Dataset excerpts Block Start

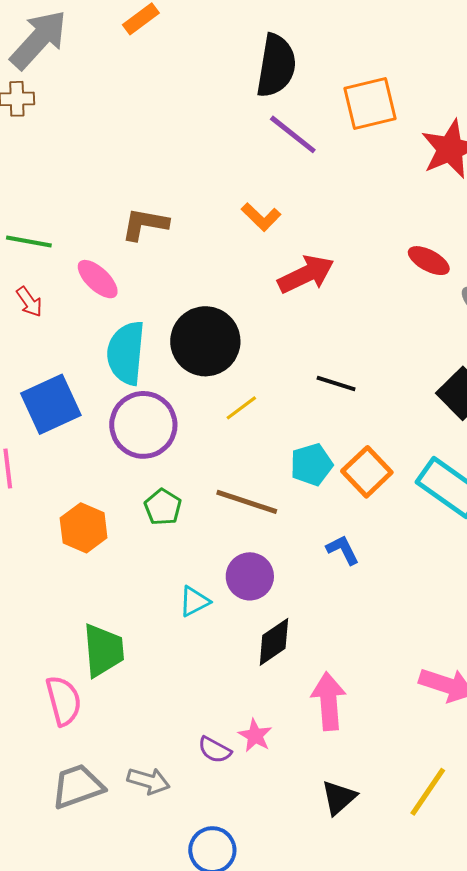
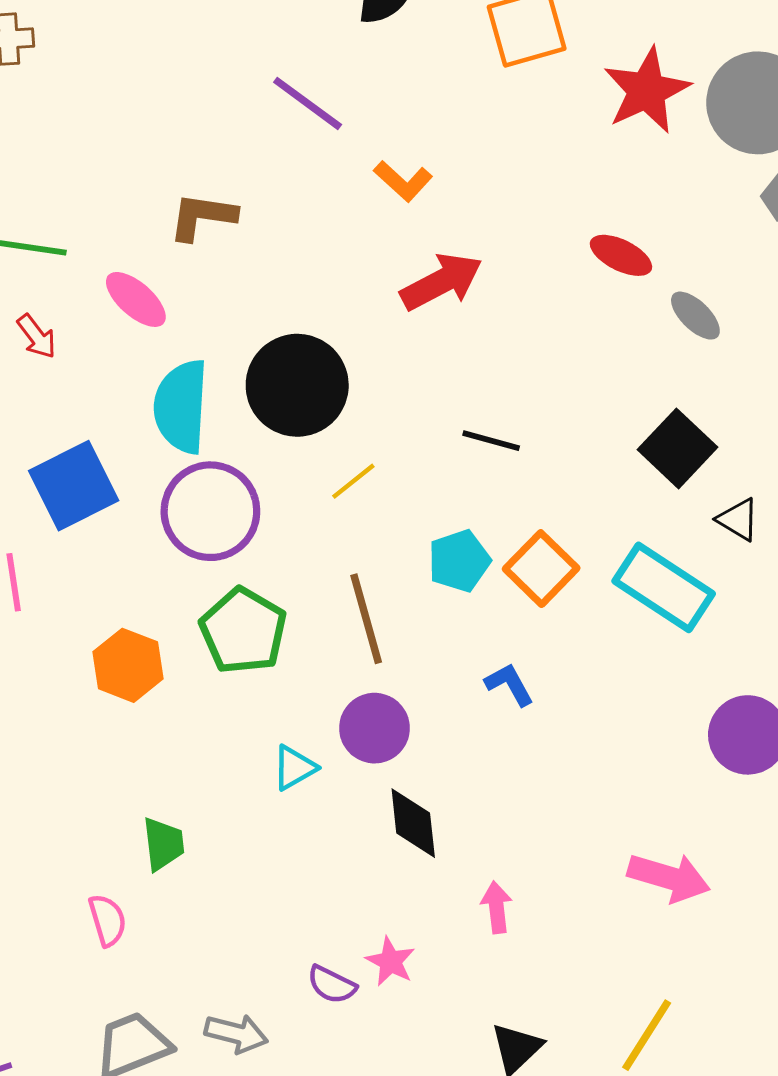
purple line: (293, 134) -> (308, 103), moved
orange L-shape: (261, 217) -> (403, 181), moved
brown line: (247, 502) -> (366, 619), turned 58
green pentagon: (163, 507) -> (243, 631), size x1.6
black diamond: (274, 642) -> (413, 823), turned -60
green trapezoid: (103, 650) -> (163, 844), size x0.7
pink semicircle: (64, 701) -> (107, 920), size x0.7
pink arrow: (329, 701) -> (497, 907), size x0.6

Dataset excerpts Block End
Dataset excerpts Block Start

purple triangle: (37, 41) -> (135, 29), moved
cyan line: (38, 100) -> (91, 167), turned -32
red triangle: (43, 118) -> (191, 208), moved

Dataset excerpts Block End
Dataset excerpts Block Start

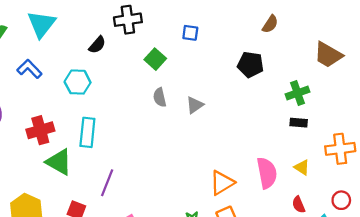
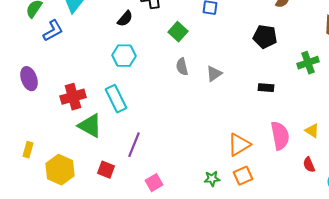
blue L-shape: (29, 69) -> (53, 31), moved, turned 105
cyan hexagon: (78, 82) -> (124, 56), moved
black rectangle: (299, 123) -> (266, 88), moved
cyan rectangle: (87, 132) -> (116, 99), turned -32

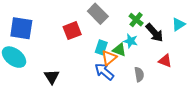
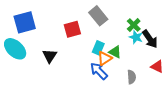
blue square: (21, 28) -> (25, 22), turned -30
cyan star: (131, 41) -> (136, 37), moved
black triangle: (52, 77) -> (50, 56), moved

Dataset excerpts Block End

→ What you have to do:
Beginning with the line above that contains "green pentagon: (163, 507)", copy each line exactly up to and including the line that contains "pink arrow: (329, 701)", and go no further.

→ Answer to this problem:
green pentagon: (163, 507) -> (243, 631), size x1.6
black diamond: (274, 642) -> (413, 823), turned -60
green trapezoid: (103, 650) -> (163, 844), size x0.7
pink semicircle: (64, 701) -> (107, 920), size x0.7
pink arrow: (329, 701) -> (497, 907), size x0.6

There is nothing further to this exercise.